Records from a data collection
+++++
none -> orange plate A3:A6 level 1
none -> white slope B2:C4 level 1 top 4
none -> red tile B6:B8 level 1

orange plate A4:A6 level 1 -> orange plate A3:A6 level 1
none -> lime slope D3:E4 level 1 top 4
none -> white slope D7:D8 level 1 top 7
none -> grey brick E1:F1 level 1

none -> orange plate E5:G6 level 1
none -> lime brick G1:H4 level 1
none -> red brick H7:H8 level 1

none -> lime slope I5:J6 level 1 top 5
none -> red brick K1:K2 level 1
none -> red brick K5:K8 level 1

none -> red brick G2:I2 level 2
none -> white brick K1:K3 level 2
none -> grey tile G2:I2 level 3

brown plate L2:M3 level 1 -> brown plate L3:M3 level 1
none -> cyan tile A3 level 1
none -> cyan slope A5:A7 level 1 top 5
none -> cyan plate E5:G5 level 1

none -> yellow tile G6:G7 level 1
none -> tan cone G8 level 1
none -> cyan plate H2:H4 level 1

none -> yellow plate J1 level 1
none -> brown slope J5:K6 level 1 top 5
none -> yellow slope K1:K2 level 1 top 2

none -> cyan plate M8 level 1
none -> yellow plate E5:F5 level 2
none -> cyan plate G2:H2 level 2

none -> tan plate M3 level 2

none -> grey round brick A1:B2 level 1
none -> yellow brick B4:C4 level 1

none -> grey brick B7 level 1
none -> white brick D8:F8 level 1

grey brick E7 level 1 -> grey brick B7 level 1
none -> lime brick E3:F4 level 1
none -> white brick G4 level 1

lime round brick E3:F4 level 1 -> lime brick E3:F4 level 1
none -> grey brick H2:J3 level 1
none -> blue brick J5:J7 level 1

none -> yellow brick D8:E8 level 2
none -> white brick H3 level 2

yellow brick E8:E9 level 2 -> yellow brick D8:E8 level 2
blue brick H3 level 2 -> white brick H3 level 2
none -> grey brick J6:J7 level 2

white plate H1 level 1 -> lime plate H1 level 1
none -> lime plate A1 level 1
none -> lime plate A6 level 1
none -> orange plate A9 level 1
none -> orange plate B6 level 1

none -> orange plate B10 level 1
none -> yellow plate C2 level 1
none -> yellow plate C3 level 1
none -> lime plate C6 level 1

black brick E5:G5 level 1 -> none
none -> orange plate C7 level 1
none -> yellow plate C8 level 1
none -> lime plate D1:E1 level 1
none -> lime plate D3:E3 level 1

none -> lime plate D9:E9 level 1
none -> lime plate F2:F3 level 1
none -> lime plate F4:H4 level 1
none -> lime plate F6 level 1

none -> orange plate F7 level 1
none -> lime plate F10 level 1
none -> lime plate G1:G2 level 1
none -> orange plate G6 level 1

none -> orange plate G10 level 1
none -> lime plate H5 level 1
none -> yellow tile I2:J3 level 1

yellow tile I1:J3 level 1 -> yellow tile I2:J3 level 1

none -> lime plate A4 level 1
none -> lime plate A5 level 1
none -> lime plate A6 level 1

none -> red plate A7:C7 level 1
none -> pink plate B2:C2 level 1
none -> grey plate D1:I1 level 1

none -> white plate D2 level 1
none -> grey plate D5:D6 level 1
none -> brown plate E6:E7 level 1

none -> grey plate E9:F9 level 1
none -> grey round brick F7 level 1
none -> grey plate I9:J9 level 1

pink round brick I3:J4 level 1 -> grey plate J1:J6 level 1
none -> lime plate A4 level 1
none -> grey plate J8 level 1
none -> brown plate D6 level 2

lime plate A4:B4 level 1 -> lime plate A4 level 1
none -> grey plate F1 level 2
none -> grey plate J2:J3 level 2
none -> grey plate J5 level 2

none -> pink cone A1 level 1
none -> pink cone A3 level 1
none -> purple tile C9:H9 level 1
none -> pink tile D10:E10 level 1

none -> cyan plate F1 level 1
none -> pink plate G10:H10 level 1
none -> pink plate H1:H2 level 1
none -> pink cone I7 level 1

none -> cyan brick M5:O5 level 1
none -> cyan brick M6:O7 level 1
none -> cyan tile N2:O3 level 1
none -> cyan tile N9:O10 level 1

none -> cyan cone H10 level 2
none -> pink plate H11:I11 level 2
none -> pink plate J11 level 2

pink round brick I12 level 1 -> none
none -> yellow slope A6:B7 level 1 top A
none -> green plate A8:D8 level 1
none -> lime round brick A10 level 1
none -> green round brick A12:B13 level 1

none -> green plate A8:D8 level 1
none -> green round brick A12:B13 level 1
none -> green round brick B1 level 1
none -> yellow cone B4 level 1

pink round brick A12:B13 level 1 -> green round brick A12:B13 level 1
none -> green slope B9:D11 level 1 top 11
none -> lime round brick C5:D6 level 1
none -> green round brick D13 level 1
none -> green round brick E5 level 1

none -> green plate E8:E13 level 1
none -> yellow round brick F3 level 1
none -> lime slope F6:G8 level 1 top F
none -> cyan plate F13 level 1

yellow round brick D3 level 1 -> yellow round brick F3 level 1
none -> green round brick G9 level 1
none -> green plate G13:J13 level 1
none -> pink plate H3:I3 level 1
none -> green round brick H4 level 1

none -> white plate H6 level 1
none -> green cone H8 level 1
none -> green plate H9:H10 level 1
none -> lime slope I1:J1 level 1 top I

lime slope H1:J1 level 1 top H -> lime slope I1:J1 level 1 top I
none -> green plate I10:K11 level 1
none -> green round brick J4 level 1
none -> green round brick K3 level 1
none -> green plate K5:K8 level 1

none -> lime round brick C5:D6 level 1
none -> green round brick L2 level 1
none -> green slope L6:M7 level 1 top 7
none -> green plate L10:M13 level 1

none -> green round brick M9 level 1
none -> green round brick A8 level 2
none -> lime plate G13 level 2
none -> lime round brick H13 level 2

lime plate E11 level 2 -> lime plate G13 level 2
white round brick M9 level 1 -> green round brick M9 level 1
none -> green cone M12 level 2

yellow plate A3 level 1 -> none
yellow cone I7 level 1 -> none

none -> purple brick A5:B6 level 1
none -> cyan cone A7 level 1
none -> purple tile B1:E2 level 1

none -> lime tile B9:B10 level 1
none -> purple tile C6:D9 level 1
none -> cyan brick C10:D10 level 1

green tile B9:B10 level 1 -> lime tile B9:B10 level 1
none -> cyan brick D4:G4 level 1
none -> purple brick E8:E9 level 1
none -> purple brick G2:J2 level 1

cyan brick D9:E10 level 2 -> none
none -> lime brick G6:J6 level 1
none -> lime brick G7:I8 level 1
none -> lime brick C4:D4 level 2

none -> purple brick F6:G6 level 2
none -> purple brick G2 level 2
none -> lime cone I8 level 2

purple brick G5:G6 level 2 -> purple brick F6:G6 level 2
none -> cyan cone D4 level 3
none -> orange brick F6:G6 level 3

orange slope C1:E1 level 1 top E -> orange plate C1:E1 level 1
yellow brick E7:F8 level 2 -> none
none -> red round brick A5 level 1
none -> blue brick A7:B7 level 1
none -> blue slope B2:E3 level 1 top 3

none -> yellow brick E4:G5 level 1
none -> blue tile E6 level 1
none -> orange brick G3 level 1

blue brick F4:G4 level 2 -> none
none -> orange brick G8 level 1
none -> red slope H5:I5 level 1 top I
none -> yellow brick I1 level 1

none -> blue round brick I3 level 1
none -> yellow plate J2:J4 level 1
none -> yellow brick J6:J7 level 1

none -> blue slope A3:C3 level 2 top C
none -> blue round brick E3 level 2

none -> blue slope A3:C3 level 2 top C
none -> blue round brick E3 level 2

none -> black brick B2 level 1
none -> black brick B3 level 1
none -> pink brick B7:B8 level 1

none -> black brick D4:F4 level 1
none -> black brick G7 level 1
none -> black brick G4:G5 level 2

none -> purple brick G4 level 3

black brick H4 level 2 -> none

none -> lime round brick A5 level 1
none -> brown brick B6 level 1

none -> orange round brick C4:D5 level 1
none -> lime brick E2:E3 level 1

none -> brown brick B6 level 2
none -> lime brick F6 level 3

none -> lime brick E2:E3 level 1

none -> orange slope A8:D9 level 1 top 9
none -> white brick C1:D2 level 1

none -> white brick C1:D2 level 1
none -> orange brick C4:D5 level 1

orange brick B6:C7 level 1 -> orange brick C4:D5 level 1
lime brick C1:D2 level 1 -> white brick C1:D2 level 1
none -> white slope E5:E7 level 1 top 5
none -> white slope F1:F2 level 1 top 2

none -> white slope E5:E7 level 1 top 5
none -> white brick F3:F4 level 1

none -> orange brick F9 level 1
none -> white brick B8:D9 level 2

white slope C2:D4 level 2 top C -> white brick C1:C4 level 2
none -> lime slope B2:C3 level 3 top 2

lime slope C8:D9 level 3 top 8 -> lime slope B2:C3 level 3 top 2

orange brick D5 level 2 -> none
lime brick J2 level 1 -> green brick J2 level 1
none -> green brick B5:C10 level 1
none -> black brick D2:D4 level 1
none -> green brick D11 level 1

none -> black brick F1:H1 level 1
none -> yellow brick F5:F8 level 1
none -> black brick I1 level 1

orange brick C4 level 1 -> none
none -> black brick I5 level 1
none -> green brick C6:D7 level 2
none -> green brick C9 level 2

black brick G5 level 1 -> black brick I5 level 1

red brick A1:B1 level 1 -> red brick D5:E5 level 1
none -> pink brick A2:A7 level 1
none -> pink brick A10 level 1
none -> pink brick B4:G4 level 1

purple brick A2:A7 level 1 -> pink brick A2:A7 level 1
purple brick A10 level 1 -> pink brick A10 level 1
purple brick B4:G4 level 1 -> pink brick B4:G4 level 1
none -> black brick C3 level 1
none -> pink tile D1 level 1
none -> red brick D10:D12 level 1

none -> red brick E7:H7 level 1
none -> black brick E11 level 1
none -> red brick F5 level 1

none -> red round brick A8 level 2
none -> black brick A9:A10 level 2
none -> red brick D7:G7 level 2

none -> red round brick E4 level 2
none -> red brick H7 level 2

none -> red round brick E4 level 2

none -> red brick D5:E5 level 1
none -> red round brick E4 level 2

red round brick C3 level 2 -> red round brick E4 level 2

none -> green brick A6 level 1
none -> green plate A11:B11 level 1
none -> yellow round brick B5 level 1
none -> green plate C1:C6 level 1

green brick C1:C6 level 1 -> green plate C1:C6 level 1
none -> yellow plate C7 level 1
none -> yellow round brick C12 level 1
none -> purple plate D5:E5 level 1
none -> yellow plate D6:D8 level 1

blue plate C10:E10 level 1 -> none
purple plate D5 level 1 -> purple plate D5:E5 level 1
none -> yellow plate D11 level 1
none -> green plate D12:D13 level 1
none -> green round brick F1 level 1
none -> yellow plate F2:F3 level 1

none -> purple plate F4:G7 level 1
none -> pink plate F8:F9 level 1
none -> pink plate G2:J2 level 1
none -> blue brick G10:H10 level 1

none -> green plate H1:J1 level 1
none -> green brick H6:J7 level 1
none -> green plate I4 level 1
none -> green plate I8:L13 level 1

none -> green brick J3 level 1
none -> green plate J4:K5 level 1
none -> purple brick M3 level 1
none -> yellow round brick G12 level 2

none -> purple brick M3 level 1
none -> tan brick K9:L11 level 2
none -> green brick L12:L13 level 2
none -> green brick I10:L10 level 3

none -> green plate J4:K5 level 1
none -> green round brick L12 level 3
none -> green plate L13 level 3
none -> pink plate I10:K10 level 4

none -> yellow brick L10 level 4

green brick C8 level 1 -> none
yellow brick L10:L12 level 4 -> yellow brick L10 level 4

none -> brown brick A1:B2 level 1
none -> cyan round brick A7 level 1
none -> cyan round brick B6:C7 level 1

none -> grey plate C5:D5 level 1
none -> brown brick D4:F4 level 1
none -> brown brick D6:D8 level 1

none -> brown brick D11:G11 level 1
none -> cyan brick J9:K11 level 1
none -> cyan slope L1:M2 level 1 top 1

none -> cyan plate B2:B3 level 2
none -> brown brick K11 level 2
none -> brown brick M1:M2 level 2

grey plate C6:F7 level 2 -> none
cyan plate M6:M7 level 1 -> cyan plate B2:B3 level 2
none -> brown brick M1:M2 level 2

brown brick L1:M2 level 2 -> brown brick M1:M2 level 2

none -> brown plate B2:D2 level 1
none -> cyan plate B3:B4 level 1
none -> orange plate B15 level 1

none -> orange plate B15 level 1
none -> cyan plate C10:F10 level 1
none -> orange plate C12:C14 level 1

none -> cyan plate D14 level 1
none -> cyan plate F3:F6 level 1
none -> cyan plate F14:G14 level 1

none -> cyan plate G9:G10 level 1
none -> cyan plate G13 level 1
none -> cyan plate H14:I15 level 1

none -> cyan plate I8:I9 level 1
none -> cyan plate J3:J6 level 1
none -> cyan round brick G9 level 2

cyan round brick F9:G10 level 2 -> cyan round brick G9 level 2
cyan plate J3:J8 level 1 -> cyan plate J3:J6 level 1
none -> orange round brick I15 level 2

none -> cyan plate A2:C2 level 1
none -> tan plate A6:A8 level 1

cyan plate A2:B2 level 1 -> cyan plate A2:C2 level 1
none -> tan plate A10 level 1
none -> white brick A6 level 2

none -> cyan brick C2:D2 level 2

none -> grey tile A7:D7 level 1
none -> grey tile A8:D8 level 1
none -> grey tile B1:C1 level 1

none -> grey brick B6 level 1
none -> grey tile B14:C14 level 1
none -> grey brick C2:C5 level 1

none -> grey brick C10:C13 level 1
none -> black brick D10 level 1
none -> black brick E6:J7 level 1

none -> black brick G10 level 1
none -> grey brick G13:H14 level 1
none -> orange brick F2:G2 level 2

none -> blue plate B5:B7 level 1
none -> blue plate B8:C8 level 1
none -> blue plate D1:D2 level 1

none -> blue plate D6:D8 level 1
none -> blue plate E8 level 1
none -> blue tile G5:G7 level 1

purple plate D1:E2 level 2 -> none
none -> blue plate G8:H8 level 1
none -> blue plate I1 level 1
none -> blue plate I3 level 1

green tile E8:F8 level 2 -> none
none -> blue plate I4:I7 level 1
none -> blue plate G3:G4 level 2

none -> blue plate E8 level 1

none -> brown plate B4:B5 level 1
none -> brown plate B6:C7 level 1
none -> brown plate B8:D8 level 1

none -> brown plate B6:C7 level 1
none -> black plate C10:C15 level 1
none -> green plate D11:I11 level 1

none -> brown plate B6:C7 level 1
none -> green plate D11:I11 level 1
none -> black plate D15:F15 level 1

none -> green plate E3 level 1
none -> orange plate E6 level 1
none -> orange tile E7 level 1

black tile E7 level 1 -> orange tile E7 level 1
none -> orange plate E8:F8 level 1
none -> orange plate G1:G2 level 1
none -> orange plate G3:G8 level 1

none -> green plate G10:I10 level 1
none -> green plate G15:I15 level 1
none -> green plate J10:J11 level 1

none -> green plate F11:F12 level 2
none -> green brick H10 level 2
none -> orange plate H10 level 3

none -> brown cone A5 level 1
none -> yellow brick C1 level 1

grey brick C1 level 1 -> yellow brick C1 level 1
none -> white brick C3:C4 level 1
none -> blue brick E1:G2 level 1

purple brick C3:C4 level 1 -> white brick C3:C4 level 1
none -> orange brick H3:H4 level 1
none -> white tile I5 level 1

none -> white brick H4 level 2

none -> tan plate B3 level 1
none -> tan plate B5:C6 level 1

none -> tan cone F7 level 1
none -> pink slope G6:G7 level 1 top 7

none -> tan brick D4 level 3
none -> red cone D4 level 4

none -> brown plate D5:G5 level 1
+++++
* Work order
Out of the data above, transcribe exactly and only the lines starting with the line that has "none -> cyan plate M8 level 1" and going on through the line that has "none -> lime plate F2:F3 level 1", both included.

* The answer
none -> cyan plate M8 level 1
none -> yellow plate E5:F5 level 2
none -> cyan plate G2:H2 level 2

none -> tan plate M3 level 2

none -> grey round brick A1:B2 level 1
none -> yellow brick B4:C4 level 1

none -> grey brick B7 level 1
none -> white brick D8:F8 level 1

grey brick E7 level 1 -> grey brick B7 level 1
none -> lime brick E3:F4 level 1
none -> white brick G4 level 1

lime round brick E3:F4 level 1 -> lime brick E3:F4 level 1
none -> grey brick H2:J3 level 1
none -> blue brick J5:J7 level 1

none -> yellow brick D8:E8 level 2
none -> white brick H3 level 2

yellow brick E8:E9 level 2 -> yellow brick D8:E8 level 2
blue brick H3 level 2 -> white brick H3 level 2
none -> grey brick J6:J7 level 2

white plate H1 level 1 -> lime plate H1 level 1
none -> lime plate A1 level 1
none -> lime plate A6 level 1
none -> orange plate A9 level 1
none -> orange plate B6 level 1

none -> orange plate B10 level 1
none -> yellow plate C2 level 1
none -> yellow plate C3 level 1
none -> lime plate C6 level 1

black brick E5:G5 level 1 -> none
none -> orange plate C7 level 1
none -> yellow plate C8 level 1
none -> lime plate D1:E1 level 1
none -> lime plate D3:E3 level 1

none -> lime plate D9:E9 level 1
none -> lime plate F2:F3 level 1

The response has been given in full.